## Aim of the exercise
Each line of the data needs to be transcribed exactly.

## Extracted data
######
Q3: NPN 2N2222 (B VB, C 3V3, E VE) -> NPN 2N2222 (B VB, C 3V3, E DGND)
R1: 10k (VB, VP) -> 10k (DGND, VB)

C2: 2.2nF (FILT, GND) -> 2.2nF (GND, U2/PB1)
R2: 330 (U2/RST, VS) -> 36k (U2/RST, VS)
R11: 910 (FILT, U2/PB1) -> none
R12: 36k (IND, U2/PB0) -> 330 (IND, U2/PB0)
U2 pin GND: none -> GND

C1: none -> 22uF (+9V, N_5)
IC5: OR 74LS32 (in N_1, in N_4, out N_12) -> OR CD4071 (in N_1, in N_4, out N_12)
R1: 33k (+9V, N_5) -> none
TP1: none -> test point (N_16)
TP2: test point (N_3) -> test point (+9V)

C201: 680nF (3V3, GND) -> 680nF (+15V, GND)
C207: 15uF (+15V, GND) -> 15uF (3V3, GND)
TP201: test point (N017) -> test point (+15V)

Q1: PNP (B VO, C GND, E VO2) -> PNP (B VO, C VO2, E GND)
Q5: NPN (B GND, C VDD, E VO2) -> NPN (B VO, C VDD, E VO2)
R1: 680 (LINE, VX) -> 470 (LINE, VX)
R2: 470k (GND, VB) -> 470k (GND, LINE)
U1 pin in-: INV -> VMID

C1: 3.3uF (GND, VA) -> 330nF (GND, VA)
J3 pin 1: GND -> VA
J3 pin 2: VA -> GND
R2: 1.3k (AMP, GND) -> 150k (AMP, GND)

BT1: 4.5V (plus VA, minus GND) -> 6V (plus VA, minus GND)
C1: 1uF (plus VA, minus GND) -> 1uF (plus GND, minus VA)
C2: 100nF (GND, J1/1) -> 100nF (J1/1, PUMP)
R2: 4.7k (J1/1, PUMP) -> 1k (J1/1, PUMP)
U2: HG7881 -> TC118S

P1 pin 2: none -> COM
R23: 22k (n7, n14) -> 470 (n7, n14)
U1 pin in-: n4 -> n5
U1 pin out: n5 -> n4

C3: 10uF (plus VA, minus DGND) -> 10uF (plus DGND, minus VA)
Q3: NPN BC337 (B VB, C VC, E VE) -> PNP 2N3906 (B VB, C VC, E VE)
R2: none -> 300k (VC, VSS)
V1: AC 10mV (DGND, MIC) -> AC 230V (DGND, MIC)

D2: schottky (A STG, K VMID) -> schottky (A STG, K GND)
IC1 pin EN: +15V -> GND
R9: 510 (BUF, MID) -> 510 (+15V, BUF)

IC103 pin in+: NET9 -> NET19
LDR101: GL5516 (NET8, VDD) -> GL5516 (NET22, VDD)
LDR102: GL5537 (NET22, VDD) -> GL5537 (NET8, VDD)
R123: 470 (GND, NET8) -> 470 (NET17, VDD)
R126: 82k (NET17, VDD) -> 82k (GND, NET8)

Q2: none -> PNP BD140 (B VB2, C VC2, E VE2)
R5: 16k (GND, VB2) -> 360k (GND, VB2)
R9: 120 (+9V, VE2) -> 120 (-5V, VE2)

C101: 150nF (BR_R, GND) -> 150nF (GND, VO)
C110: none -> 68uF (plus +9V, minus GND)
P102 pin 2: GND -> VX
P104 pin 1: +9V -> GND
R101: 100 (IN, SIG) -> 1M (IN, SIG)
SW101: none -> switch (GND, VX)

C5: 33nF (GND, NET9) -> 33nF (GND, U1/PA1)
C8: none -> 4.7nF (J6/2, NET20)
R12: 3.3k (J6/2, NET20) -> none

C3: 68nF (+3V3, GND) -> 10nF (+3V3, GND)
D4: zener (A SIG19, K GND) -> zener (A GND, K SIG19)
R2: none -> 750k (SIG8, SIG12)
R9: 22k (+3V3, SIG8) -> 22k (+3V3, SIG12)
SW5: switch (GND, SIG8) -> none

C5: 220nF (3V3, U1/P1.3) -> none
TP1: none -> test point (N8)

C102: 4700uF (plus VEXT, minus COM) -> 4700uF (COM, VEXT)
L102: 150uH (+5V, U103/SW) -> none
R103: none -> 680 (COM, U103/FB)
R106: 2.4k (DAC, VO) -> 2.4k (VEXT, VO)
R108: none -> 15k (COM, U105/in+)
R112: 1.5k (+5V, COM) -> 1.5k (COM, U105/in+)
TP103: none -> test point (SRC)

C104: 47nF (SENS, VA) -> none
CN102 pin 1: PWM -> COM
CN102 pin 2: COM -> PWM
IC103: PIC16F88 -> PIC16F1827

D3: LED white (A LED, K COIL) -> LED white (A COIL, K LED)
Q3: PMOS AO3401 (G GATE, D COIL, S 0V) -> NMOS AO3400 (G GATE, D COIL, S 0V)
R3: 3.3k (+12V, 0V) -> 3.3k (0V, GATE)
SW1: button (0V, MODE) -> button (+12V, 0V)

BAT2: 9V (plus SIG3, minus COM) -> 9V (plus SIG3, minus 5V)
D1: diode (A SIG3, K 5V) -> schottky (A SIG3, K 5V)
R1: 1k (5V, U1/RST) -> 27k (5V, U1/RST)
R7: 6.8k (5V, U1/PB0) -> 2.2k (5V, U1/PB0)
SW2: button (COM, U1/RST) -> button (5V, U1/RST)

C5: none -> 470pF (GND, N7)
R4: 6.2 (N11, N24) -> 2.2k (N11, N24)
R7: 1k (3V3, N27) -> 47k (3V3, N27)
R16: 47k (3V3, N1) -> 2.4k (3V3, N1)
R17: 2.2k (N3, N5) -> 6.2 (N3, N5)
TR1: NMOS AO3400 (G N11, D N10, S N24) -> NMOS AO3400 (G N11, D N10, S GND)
######
## Task answer
Q3: NPN 2N2222 (B VB, C 3V3, E VE) -> NPN 2N2222 (B VB, C 3V3, E DGND)
R1: 10k (VB, VP) -> 10k (DGND, VB)

C2: 2.2nF (FILT, GND) -> 2.2nF (GND, U2/PB1)
R2: 330 (U2/RST, VS) -> 36k (U2/RST, VS)
R11: 910 (FILT, U2/PB1) -> none
R12: 36k (IND, U2/PB0) -> 330 (IND, U2/PB0)
U2 pin GND: none -> GND

C1: none -> 22uF (+9V, N_5)
IC5: OR 74LS32 (in N_1, in N_4, out N_12) -> OR CD4071 (in N_1, in N_4, out N_12)
R1: 33k (+9V, N_5) -> none
TP1: none -> test point (N_16)
TP2: test point (N_3) -> test point (+9V)

C201: 680nF (3V3, GND) -> 680nF (+15V, GND)
C207: 15uF (+15V, GND) -> 15uF (3V3, GND)
TP201: test point (N017) -> test point (+15V)

Q1: PNP (B VO, C GND, E VO2) -> PNP (B VO, C VO2, E GND)
Q5: NPN (B GND, C VDD, E VO2) -> NPN (B VO, C VDD, E VO2)
R1: 680 (LINE, VX) -> 470 (LINE, VX)
R2: 470k (GND, VB) -> 470k (GND, LINE)
U1 pin in-: INV -> VMID

C1: 3.3uF (GND, VA) -> 330nF (GND, VA)
J3 pin 1: GND -> VA
J3 pin 2: VA -> GND
R2: 1.3k (AMP, GND) -> 150k (AMP, GND)

BT1: 4.5V (plus VA, minus GND) -> 6V (plus VA, minus GND)
C1: 1uF (plus VA, minus GND) -> 1uF (plus GND, minus VA)
C2: 100nF (GND, J1/1) -> 100nF (J1/1, PUMP)
R2: 4.7k (J1/1, PUMP) -> 1k (J1/1, PUMP)
U2: HG7881 -> TC118S

P1 pin 2: none -> COM
R23: 22k (n7, n14) -> 470 (n7, n14)
U1 pin in-: n4 -> n5
U1 pin out: n5 -> n4

C3: 10uF (plus VA, minus DGND) -> 10uF (plus DGND, minus VA)
Q3: NPN BC337 (B VB, C VC, E VE) -> PNP 2N3906 (B VB, C VC, E VE)
R2: none -> 300k (VC, VSS)
V1: AC 10mV (DGND, MIC) -> AC 230V (DGND, MIC)

D2: schottky (A STG, K VMID) -> schottky (A STG, K GND)
IC1 pin EN: +15V -> GND
R9: 510 (BUF, MID) -> 510 (+15V, BUF)

IC103 pin in+: NET9 -> NET19
LDR101: GL5516 (NET8, VDD) -> GL5516 (NET22, VDD)
LDR102: GL5537 (NET22, VDD) -> GL5537 (NET8, VDD)
R123: 470 (GND, NET8) -> 470 (NET17, VDD)
R126: 82k (NET17, VDD) -> 82k (GND, NET8)

Q2: none -> PNP BD140 (B VB2, C VC2, E VE2)
R5: 16k (GND, VB2) -> 360k (GND, VB2)
R9: 120 (+9V, VE2) -> 120 (-5V, VE2)

C101: 150nF (BR_R, GND) -> 150nF (GND, VO)
C110: none -> 68uF (plus +9V, minus GND)
P102 pin 2: GND -> VX
P104 pin 1: +9V -> GND
R101: 100 (IN, SIG) -> 1M (IN, SIG)
SW101: none -> switch (GND, VX)

C5: 33nF (GND, NET9) -> 33nF (GND, U1/PA1)
C8: none -> 4.7nF (J6/2, NET20)
R12: 3.3k (J6/2, NET20) -> none

C3: 68nF (+3V3, GND) -> 10nF (+3V3, GND)
D4: zener (A SIG19, K GND) -> zener (A GND, K SIG19)
R2: none -> 750k (SIG8, SIG12)
R9: 22k (+3V3, SIG8) -> 22k (+3V3, SIG12)
SW5: switch (GND, SIG8) -> none

C5: 220nF (3V3, U1/P1.3) -> none
TP1: none -> test point (N8)

C102: 4700uF (plus VEXT, minus COM) -> 4700uF (COM, VEXT)
L102: 150uH (+5V, U103/SW) -> none
R103: none -> 680 (COM, U103/FB)
R106: 2.4k (DAC, VO) -> 2.4k (VEXT, VO)
R108: none -> 15k (COM, U105/in+)
R112: 1.5k (+5V, COM) -> 1.5k (COM, U105/in+)
TP103: none -> test point (SRC)

C104: 47nF (SENS, VA) -> none
CN102 pin 1: PWM -> COM
CN102 pin 2: COM -> PWM
IC103: PIC16F88 -> PIC16F1827

D3: LED white (A LED, K COIL) -> LED white (A COIL, K LED)
Q3: PMOS AO3401 (G GATE, D COIL, S 0V) -> NMOS AO3400 (G GATE, D COIL, S 0V)
R3: 3.3k (+12V, 0V) -> 3.3k (0V, GATE)
SW1: button (0V, MODE) -> button (+12V, 0V)

BAT2: 9V (plus SIG3, minus COM) -> 9V (plus SIG3, minus 5V)
D1: diode (A SIG3, K 5V) -> schottky (A SIG3, K 5V)
R1: 1k (5V, U1/RST) -> 27k (5V, U1/RST)
R7: 6.8k (5V, U1/PB0) -> 2.2k (5V, U1/PB0)
SW2: button (COM, U1/RST) -> button (5V, U1/RST)

C5: none -> 470pF (GND, N7)
R4: 6.2 (N11, N24) -> 2.2k (N11, N24)
R7: 1k (3V3, N27) -> 47k (3V3, N27)
R16: 47k (3V3, N1) -> 2.4k (3V3, N1)
R17: 2.2k (N3, N5) -> 6.2 (N3, N5)
TR1: NMOS AO3400 (G N11, D N10, S N24) -> NMOS AO3400 (G N11, D N10, S GND)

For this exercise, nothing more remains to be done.